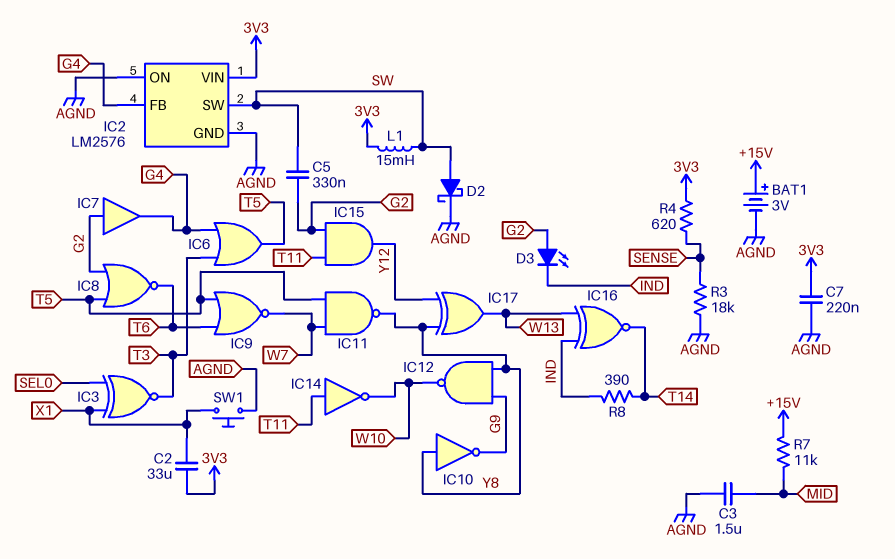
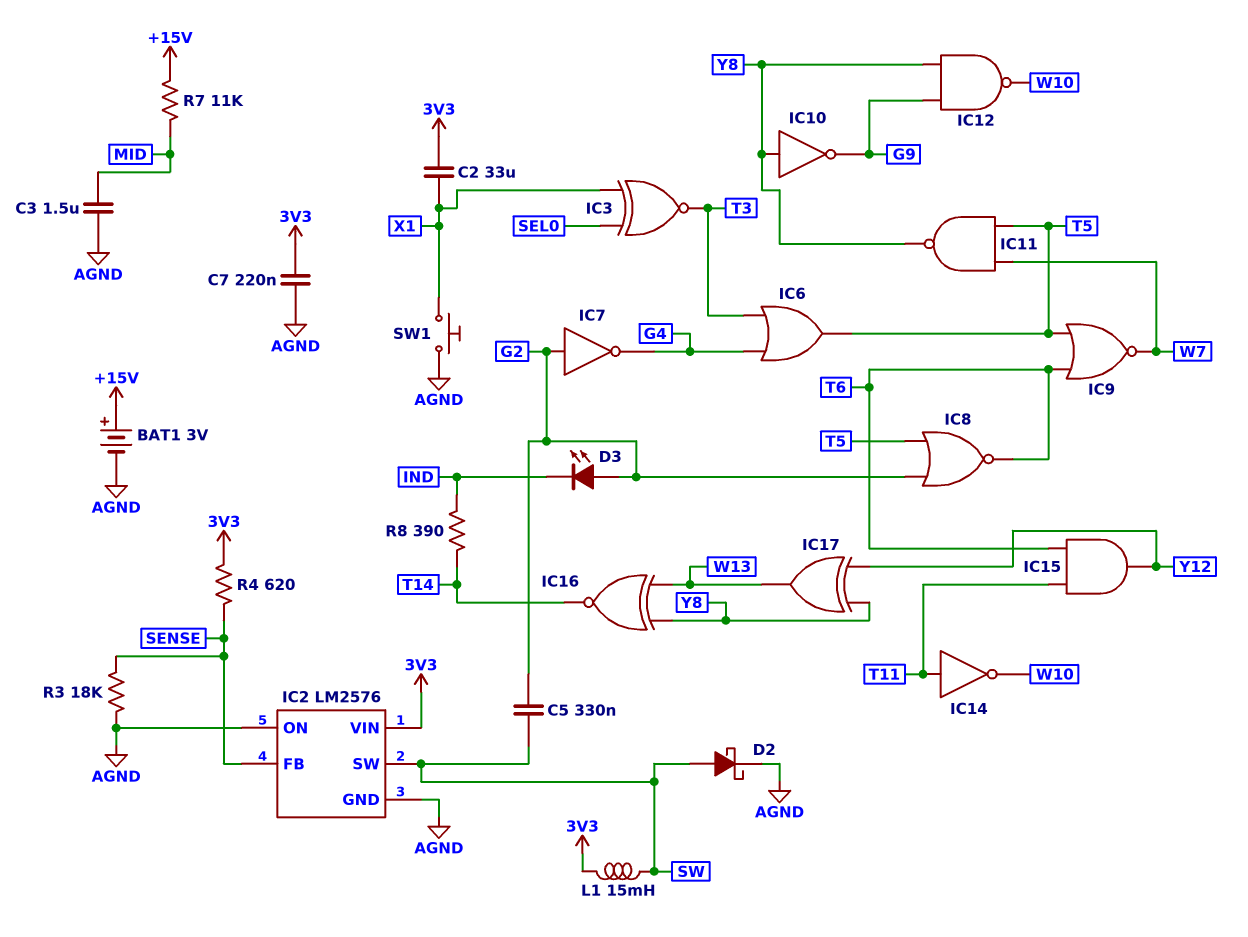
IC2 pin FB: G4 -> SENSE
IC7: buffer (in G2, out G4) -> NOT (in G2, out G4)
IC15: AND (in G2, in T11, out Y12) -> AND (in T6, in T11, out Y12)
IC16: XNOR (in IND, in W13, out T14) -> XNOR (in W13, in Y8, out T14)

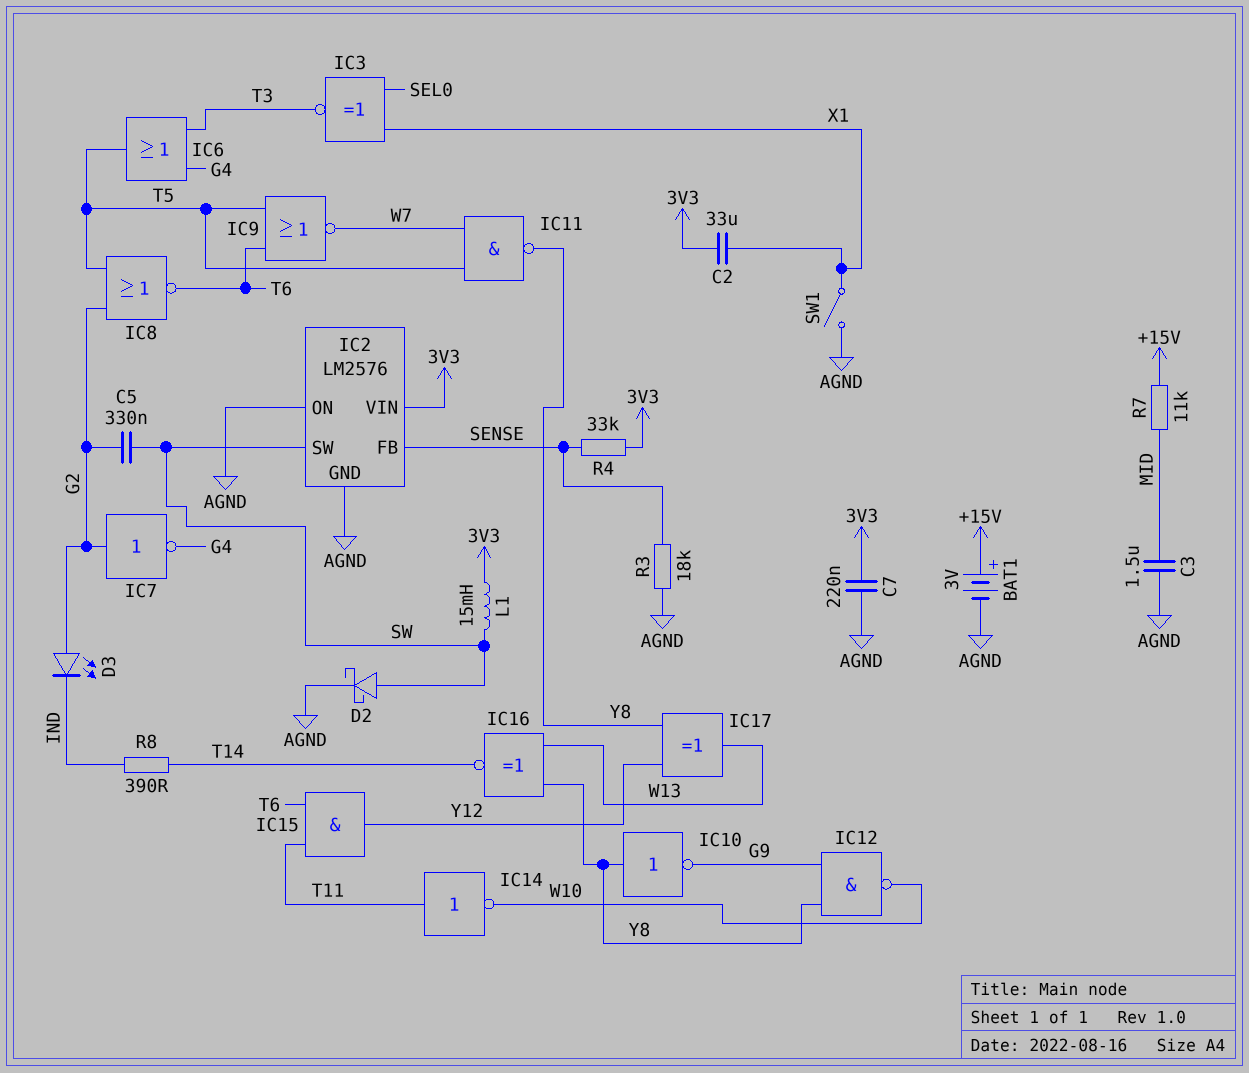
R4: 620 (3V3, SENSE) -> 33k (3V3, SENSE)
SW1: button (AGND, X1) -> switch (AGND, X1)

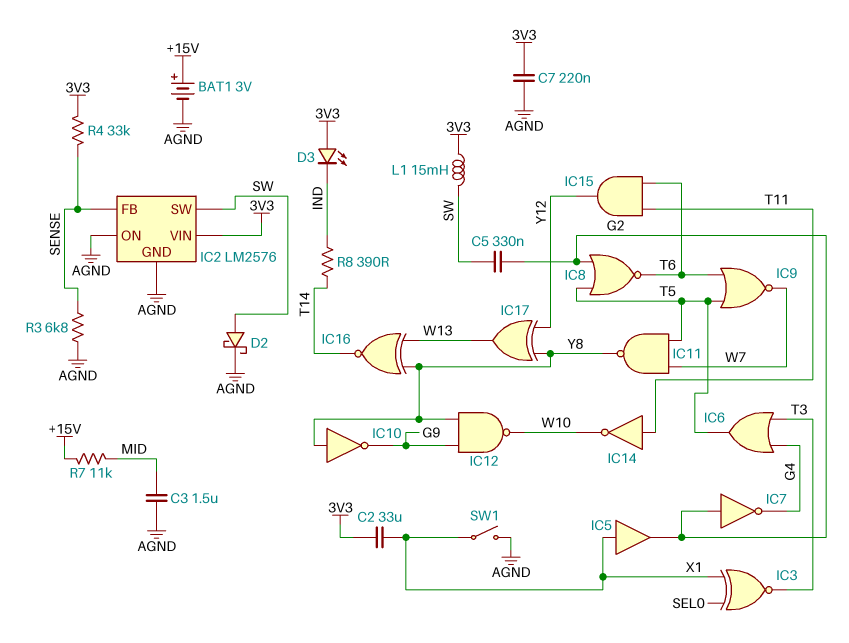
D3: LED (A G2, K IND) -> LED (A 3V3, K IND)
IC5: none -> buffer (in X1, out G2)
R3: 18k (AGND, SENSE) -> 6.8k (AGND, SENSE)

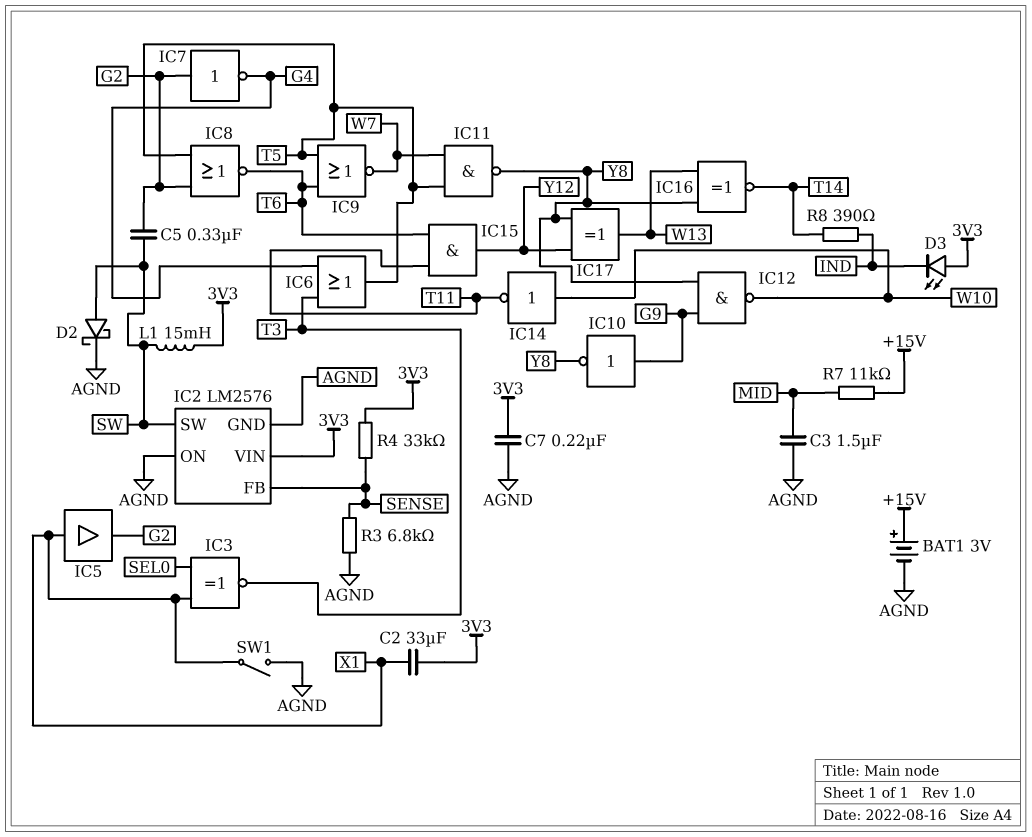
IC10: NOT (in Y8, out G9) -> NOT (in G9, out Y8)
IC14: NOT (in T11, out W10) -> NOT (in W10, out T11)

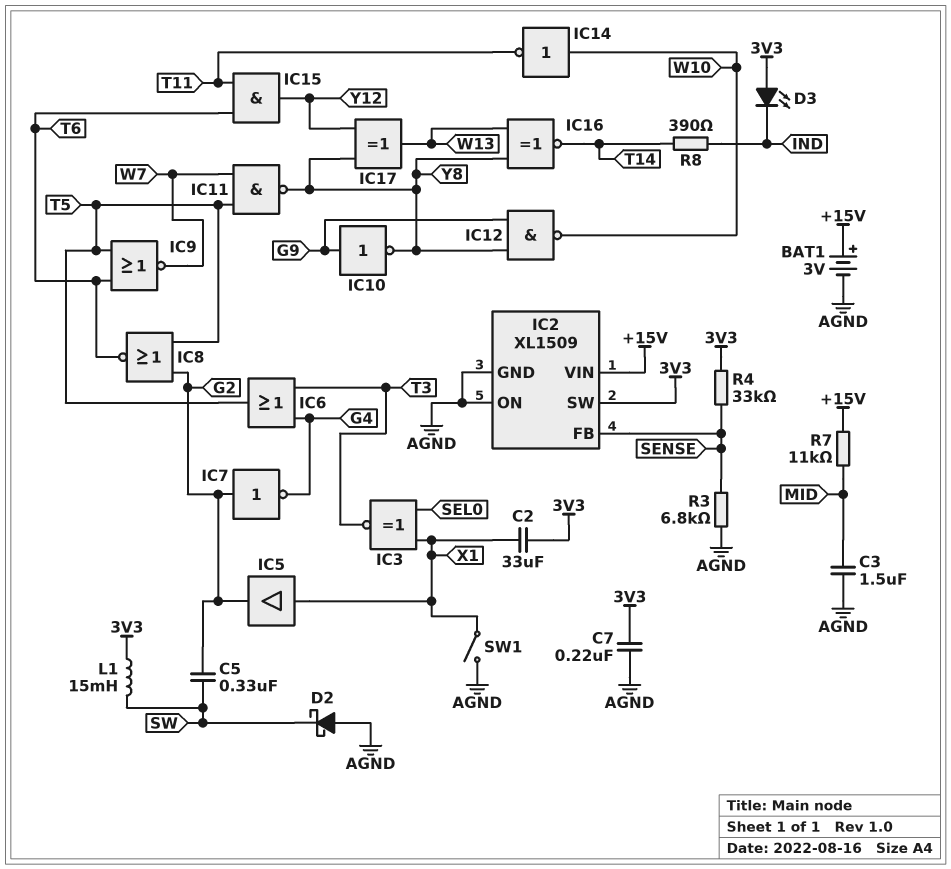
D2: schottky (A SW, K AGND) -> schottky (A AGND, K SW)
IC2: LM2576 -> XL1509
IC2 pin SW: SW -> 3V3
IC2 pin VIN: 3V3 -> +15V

= = = = =

* [TASK GOAL]
Beginning at the line above that contains "R4: 620 (3V3, SENSE) -> 33k (3V3, SENSE)" and going on through the line that contains "D2: schottky (A", please copy every line exactly, leaving the pictures out and adding nothing.

* [SOLUTION FOR THIS TASK]
R4: 620 (3V3, SENSE) -> 33k (3V3, SENSE)
SW1: button (AGND, X1) -> switch (AGND, X1)

D3: LED (A G2, K IND) -> LED (A 3V3, K IND)
IC5: none -> buffer (in X1, out G2)
R3: 18k (AGND, SENSE) -> 6.8k (AGND, SENSE)

IC10: NOT (in Y8, out G9) -> NOT (in G9, out Y8)
IC14: NOT (in T11, out W10) -> NOT (in W10, out T11)

D2: schottky (A SW, K AGND) -> schottky (A AGND, K SW)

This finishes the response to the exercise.